[Start of Attachment]

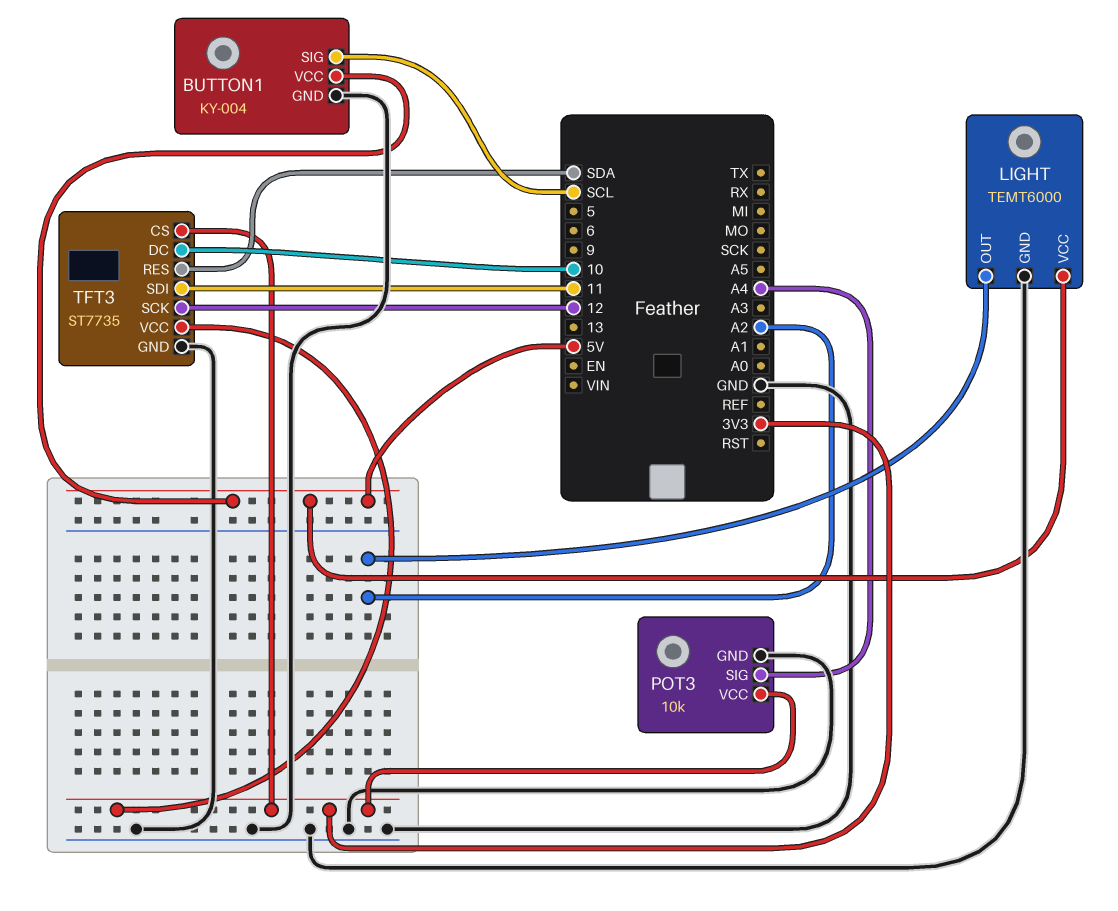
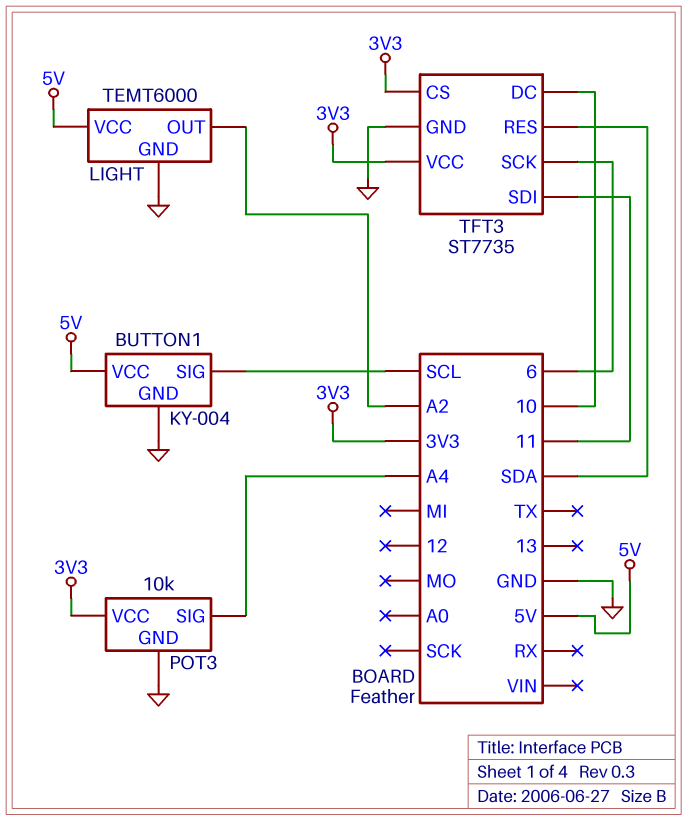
TFT3 pin SCK: 12 -> 6

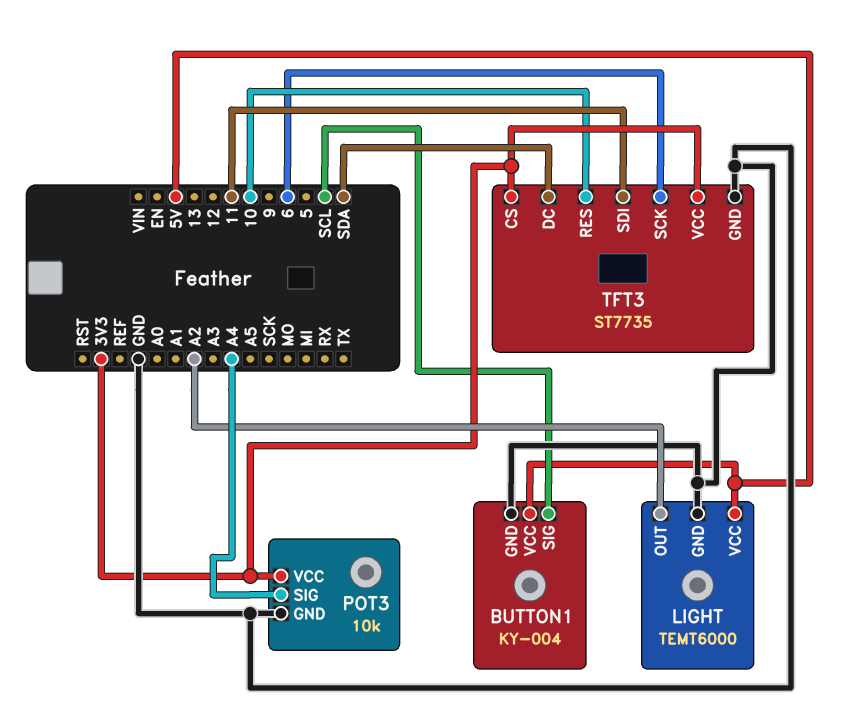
TFT3 pin DC: 10 -> SDA
TFT3 pin RES: SDA -> 10

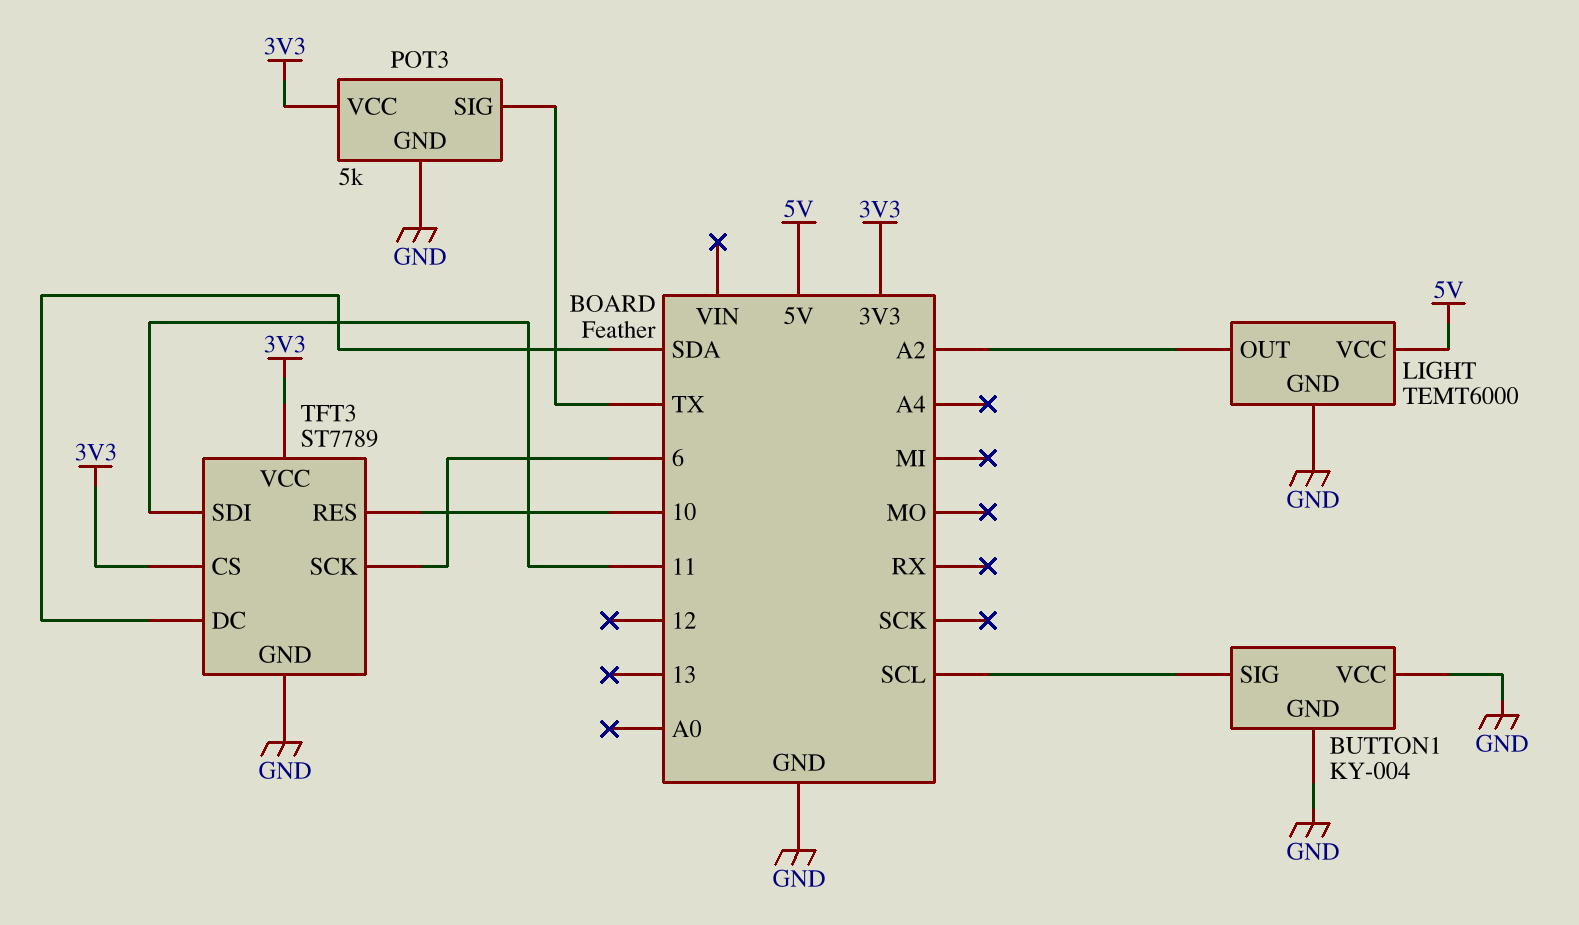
BUTTON1 pin VCC: 5V -> GND
POT3: 10k -> 5k
POT3 pin SIG: A4 -> TX
TFT3: ST7735 -> ST7789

[End of Attachment]

REQUIRED WORK – Every line from the one that contains "TFT3 pin DC: 10 -> SDA" through the end of the records above is to be reproduced exactly; no picture goes in the copy.

YOUR SOLUTION –
TFT3 pin DC: 10 -> SDA
TFT3 pin RES: SDA -> 10

BUTTON1 pin VCC: 5V -> GND
POT3: 10k -> 5k
POT3 pin SIG: A4 -> TX
TFT3: ST7735 -> ST7789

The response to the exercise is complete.